*RECORDED DATA:*
***

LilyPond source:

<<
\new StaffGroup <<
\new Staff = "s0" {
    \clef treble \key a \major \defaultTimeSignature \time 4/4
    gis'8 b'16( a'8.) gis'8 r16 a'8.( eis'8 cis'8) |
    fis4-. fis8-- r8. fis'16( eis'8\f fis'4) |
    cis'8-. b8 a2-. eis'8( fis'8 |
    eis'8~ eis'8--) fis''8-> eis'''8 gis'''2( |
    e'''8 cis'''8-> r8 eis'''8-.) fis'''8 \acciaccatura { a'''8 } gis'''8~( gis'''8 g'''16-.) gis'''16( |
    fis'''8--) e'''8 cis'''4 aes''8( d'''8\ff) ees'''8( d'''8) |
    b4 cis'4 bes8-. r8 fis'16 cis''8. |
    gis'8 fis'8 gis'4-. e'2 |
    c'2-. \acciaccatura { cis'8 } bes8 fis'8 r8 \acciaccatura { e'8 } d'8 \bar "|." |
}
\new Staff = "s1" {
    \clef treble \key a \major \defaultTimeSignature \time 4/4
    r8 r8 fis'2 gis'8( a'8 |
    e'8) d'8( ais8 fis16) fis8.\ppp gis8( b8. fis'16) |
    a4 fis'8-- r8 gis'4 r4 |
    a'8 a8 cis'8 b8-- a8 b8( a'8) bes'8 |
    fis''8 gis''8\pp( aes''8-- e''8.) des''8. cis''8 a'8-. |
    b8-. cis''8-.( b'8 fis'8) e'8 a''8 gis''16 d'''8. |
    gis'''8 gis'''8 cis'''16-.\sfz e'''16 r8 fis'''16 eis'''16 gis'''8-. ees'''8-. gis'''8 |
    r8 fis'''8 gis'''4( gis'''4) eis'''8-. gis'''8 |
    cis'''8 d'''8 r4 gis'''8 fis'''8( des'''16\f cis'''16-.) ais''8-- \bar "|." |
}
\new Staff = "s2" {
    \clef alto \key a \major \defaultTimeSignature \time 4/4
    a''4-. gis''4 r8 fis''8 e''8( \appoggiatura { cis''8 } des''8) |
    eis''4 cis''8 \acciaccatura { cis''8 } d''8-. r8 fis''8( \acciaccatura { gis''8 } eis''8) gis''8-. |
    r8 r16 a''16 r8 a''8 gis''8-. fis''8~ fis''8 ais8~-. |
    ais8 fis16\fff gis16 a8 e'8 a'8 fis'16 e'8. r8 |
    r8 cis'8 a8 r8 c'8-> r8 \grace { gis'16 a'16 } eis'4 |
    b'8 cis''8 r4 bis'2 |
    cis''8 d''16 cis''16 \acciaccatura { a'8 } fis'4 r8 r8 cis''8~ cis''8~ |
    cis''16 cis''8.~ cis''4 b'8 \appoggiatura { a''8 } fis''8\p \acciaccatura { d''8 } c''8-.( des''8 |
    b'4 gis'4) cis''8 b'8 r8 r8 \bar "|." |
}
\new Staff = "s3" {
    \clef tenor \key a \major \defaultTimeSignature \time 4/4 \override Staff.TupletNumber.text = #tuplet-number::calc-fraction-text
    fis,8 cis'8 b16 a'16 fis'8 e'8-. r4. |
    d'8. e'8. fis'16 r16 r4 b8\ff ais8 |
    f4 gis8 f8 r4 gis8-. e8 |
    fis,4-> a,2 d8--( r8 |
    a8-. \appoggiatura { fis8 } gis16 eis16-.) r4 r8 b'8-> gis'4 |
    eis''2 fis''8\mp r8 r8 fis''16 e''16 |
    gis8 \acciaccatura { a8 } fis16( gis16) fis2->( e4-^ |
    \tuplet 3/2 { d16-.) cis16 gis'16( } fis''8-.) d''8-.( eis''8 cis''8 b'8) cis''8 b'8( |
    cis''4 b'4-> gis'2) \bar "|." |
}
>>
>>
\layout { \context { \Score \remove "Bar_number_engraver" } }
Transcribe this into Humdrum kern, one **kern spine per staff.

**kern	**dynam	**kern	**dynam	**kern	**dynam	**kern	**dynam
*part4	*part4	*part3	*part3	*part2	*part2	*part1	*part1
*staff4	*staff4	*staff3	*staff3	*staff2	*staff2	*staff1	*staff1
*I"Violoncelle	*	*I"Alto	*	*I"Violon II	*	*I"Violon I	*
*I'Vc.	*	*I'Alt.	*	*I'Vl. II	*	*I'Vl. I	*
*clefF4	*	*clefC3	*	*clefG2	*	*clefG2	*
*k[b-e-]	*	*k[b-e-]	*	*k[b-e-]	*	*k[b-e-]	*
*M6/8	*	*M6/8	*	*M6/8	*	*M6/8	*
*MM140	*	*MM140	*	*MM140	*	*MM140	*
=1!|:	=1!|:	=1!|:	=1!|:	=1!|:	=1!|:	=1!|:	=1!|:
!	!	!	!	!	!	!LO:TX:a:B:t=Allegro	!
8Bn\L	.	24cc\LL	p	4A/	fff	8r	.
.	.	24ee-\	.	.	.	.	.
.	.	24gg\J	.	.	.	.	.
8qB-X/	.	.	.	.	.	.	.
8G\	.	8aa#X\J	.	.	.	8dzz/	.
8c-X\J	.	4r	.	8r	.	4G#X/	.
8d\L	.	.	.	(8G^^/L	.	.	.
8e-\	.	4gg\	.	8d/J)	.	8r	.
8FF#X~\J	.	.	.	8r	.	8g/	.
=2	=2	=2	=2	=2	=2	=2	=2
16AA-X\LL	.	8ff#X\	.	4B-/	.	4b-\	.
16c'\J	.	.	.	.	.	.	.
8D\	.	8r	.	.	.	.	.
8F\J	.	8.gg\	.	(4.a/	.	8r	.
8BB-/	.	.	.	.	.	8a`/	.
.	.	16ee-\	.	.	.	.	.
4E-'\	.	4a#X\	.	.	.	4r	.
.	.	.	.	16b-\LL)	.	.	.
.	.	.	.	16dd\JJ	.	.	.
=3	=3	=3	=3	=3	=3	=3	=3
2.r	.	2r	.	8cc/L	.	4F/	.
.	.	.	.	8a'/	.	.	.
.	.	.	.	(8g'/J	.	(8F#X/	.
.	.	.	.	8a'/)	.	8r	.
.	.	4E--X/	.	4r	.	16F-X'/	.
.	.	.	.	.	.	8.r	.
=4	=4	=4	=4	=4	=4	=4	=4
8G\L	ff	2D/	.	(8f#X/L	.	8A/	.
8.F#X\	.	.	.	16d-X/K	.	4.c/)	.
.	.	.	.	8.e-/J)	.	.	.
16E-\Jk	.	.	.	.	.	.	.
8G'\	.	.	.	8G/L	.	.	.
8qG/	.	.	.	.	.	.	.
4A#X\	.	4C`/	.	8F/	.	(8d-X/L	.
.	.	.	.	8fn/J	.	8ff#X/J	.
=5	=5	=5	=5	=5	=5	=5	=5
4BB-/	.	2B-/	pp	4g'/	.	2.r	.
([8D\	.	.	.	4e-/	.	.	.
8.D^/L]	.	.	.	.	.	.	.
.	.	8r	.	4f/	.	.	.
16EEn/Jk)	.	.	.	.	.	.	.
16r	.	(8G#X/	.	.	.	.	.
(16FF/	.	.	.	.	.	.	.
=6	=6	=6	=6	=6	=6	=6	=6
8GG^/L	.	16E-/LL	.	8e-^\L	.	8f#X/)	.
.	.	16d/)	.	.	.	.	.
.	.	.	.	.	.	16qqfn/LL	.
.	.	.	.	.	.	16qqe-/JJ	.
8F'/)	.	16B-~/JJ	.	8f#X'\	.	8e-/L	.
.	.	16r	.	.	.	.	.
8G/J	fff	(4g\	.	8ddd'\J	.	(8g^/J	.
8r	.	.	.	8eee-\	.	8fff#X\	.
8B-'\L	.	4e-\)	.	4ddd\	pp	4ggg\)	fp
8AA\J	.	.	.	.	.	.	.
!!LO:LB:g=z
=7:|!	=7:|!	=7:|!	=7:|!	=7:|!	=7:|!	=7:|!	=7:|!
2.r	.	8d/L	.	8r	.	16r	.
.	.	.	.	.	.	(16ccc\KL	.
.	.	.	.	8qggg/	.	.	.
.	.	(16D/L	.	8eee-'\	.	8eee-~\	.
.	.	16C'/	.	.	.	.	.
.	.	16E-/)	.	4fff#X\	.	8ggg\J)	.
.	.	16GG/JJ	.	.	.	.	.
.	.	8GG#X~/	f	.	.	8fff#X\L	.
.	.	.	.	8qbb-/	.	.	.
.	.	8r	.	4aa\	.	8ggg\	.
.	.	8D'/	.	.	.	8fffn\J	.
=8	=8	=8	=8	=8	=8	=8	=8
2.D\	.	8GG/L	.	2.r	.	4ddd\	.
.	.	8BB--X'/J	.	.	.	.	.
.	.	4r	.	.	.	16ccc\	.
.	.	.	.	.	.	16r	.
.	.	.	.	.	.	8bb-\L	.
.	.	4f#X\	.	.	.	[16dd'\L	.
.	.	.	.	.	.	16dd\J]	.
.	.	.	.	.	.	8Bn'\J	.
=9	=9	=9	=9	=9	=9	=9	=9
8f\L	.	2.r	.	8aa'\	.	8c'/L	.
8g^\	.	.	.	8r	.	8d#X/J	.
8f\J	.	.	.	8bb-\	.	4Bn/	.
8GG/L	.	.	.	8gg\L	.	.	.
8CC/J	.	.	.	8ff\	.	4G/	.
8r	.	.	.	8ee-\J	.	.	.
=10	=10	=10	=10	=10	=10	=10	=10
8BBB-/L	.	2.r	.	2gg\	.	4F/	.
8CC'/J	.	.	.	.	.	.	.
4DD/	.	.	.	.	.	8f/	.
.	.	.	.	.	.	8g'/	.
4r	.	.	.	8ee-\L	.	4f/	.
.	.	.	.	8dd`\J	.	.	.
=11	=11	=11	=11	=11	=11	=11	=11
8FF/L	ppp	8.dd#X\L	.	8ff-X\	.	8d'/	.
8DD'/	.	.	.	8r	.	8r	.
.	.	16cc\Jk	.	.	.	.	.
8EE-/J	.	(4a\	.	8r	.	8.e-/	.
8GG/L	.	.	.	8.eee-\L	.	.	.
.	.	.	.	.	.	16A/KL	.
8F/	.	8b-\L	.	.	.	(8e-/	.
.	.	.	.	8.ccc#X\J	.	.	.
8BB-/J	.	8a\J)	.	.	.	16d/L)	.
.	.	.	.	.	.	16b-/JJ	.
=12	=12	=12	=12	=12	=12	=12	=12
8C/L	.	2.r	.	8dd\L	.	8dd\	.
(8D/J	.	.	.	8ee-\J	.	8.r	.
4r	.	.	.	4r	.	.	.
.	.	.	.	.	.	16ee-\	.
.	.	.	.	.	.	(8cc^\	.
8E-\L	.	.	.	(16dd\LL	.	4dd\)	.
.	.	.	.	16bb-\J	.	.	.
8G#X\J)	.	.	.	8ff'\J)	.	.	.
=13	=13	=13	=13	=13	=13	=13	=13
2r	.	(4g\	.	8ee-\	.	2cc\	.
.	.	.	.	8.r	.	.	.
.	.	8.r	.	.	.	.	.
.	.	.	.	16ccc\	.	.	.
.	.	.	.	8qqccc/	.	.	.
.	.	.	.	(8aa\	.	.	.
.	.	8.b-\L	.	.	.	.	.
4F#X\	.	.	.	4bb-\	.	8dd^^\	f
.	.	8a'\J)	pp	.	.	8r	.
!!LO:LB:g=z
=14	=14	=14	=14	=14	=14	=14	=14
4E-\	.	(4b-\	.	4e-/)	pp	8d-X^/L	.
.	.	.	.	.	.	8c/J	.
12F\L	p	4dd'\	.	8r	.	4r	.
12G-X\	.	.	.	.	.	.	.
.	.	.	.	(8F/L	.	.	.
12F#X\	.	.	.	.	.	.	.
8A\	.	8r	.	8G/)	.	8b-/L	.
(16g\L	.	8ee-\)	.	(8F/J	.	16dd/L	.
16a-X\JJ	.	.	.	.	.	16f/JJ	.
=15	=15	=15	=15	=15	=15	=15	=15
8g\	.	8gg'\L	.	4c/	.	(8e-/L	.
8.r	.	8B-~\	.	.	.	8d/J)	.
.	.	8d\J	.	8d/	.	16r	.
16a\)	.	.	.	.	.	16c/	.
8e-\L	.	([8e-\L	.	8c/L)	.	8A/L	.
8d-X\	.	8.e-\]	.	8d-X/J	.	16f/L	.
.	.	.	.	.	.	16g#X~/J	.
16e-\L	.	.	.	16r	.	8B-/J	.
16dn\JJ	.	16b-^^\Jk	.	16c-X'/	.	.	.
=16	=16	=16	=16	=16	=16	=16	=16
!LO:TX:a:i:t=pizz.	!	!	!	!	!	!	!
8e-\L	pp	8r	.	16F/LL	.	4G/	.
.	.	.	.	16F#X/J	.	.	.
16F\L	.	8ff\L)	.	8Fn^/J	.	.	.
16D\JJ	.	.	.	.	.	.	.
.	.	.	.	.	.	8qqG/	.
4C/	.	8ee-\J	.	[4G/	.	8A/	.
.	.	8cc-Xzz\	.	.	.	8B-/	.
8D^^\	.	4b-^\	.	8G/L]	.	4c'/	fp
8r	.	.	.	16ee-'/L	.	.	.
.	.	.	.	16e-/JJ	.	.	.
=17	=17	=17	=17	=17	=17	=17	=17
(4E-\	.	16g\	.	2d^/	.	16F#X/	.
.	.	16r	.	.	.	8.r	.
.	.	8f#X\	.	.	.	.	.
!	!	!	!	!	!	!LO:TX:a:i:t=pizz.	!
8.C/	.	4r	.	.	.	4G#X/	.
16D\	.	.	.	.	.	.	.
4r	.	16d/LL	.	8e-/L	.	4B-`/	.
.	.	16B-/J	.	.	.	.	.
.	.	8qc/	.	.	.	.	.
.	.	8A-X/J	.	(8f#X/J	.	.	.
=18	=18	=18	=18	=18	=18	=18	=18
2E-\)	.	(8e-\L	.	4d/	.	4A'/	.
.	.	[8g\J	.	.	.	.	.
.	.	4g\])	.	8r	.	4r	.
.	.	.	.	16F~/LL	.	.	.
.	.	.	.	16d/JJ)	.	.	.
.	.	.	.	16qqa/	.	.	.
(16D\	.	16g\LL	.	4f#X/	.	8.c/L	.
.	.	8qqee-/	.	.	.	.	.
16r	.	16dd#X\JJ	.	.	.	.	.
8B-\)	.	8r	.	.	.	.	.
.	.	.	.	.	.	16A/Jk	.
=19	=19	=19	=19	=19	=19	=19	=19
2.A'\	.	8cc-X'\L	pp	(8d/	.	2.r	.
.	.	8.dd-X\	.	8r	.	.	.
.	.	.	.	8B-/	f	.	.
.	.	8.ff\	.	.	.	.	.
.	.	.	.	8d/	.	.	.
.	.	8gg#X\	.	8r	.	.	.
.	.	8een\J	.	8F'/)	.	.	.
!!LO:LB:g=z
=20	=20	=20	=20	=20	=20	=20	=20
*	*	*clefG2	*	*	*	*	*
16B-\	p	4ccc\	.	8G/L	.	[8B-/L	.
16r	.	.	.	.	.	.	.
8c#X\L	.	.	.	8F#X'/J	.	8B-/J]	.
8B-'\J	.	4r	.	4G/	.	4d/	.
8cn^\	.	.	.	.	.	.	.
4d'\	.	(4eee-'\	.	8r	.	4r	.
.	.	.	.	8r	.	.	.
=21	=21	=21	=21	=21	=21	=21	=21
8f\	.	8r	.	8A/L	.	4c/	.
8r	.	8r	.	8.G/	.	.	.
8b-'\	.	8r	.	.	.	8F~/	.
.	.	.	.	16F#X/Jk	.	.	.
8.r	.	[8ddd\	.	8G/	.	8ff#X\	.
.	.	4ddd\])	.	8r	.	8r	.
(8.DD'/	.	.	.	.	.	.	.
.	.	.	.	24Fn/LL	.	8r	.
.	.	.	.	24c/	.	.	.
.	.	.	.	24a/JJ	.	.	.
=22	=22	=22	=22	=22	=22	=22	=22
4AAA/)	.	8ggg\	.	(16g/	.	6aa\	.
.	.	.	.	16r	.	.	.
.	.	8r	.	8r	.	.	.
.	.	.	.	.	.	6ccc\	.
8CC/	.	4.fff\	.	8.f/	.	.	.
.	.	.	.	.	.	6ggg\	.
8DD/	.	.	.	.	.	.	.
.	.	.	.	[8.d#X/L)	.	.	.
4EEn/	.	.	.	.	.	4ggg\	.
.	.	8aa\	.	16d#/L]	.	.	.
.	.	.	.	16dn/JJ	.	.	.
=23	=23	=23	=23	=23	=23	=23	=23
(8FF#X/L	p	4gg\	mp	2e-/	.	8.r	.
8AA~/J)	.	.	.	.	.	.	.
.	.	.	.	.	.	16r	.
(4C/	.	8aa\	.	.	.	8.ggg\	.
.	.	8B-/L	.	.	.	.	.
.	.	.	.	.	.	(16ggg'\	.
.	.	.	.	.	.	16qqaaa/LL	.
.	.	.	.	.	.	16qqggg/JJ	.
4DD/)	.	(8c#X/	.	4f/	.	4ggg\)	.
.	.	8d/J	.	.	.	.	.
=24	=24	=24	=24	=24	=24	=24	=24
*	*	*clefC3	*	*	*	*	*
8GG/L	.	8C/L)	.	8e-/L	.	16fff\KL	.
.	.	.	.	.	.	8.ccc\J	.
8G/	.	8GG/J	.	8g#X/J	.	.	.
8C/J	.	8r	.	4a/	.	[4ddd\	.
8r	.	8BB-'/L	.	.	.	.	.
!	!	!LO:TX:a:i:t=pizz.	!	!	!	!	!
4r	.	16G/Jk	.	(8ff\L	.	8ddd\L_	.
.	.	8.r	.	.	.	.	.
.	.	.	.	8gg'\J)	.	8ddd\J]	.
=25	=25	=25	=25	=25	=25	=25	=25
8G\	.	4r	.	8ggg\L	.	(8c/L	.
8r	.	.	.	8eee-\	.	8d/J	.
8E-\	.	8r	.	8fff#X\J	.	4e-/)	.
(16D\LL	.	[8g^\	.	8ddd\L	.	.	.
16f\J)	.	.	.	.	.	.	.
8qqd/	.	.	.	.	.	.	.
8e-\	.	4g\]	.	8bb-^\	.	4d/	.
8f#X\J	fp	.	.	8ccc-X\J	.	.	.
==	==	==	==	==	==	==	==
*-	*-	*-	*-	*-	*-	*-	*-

***

Collect every line in the rows above that contains the string "kern", and copy each such line in full.

*THE OUTPUT:*
Transcribe this into Humdrum kern, one **kern spine per staff.
**kern	**dynam	**kern	**dynam	**kern	**dynam	**kern	**dynam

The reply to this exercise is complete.